Task → Whenever a line contains the string "down", copy it out of the entries.

*** Stored data Section Begins ***

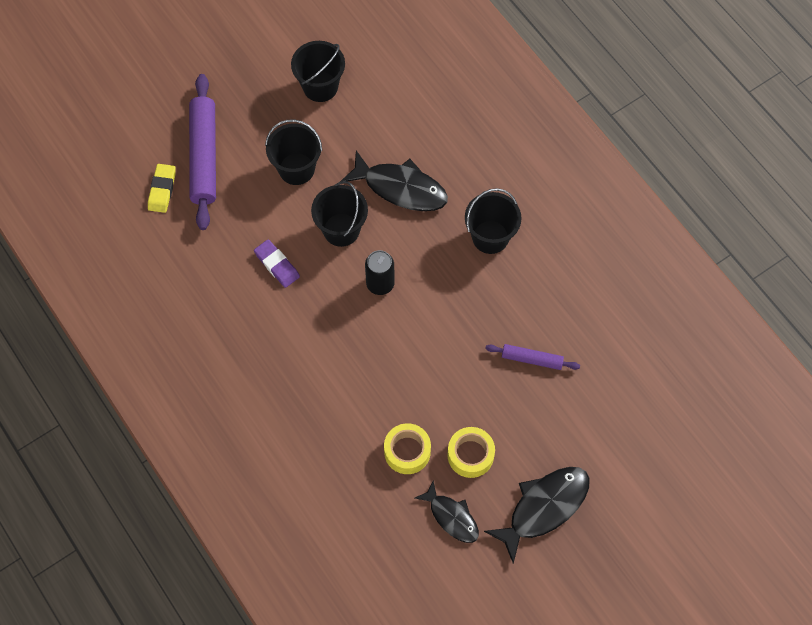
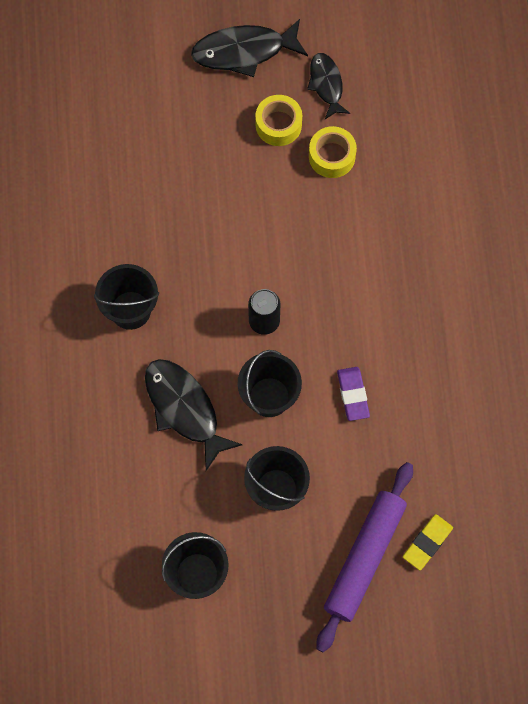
camera: 150 degrees left, 5 degrees up
purple rolling pin [485,344,580,370] -> none

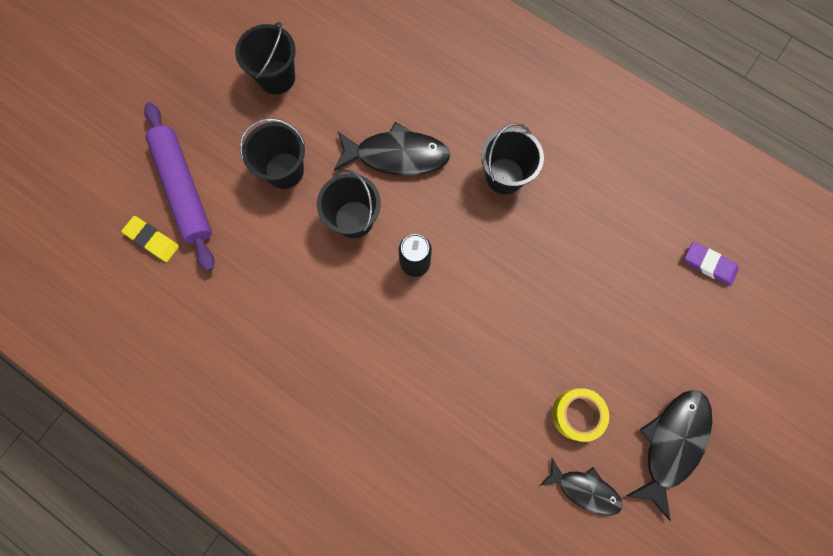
camera: 130 degrees right, 5 degrees up
yellow tape [309,126,357,178] -> none
purple eraser [337,367,370,421] -> purple eraser moved to [685,242,739,286]
yellow eraser [403,514,453,570] -> yellow eraser turned 45 degrees counterclockwise [121,216,179,262]

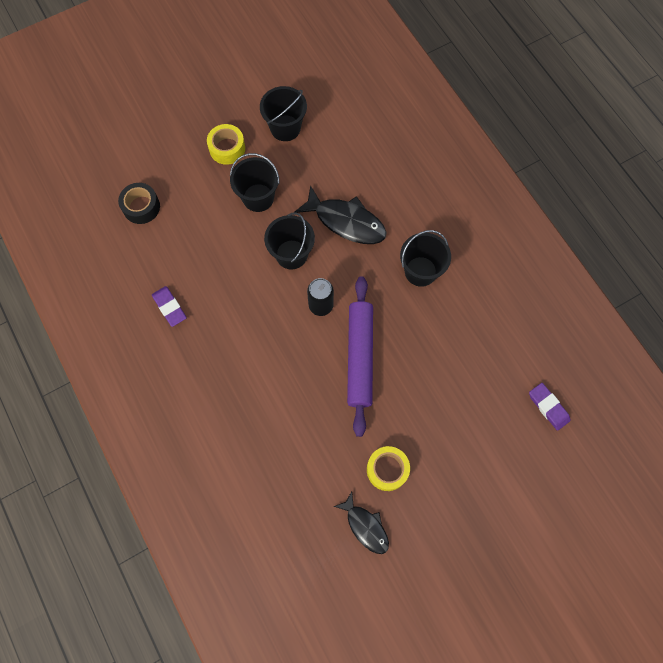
camera: 25 degrees right, 5 degrees down
yellow eraser [121,216,179,262] -> black tape [118,183,160,224]
purple rolling pin [144,102,214,271] -> purple rolling pin moved to [347,276,373,437]
black fish [626,390,712,521] -> none
none -> purple eraser [152,286,187,327]
none -> yellow tape [207,124,245,165]

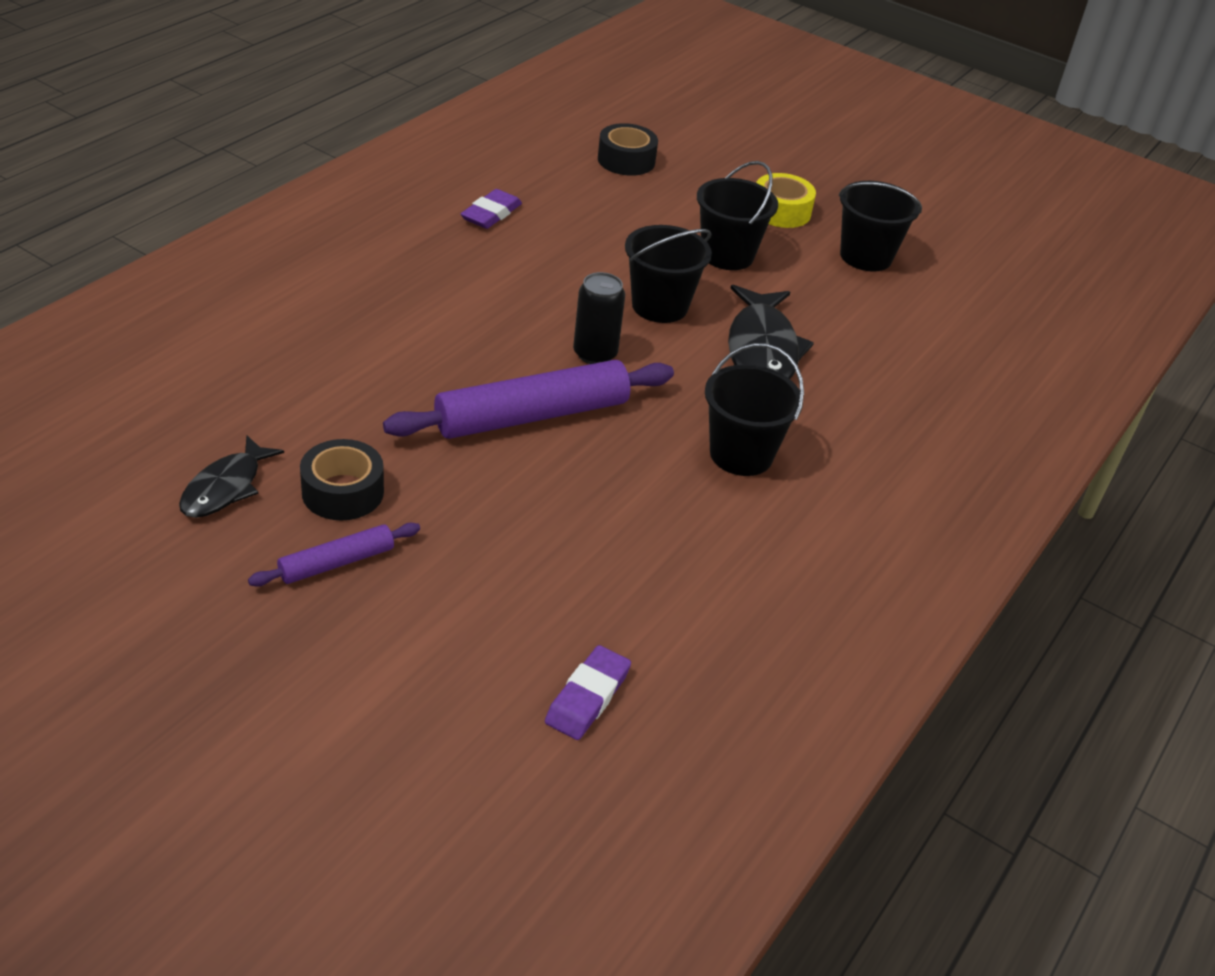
camera: 60 degrees right, 30 degrees down
yellow tape [367,446,410,491] -> black tape [300,439,384,520]
none -> purple rolling pin [248,523,420,587]

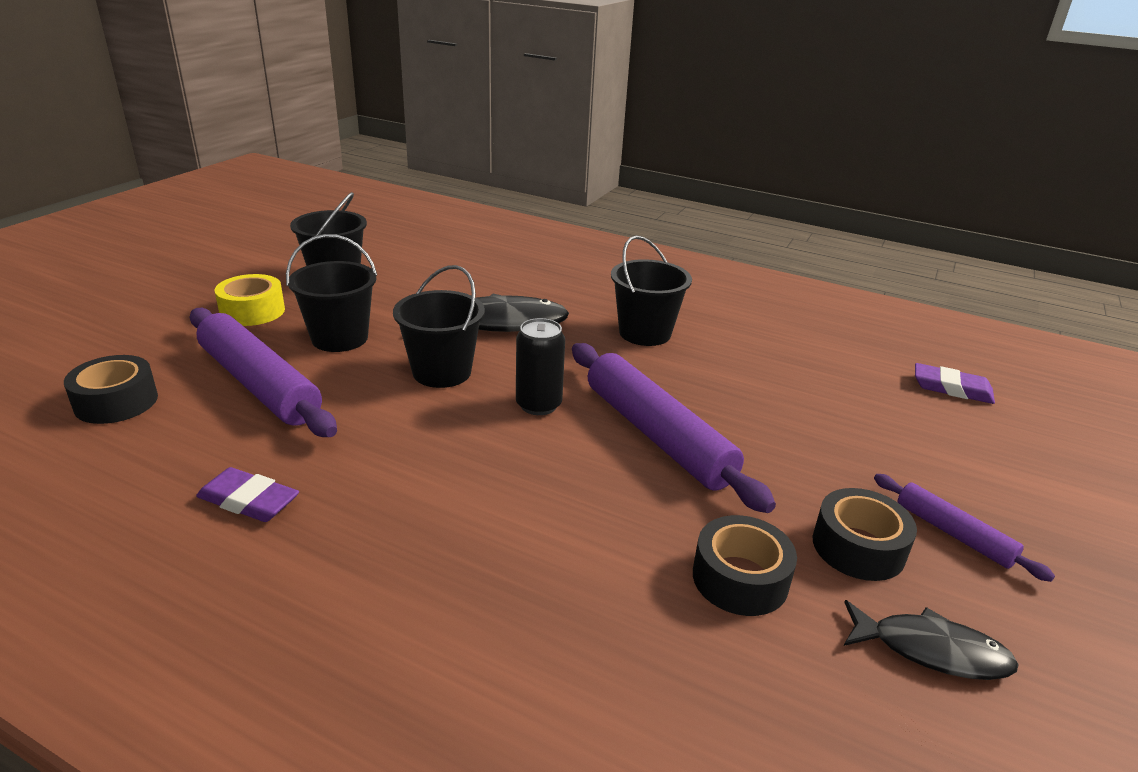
camera: 95 degrees left, 10 degrees down
none -> purple rolling pin [190,308,337,437]
none -> black tape [693,515,797,616]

*** Stored data Section Ends ***

Result →
camera: 25 degrees right, 5 degrees down
camera: 60 degrees right, 30 degrees down
camera: 95 degrees left, 10 degrees down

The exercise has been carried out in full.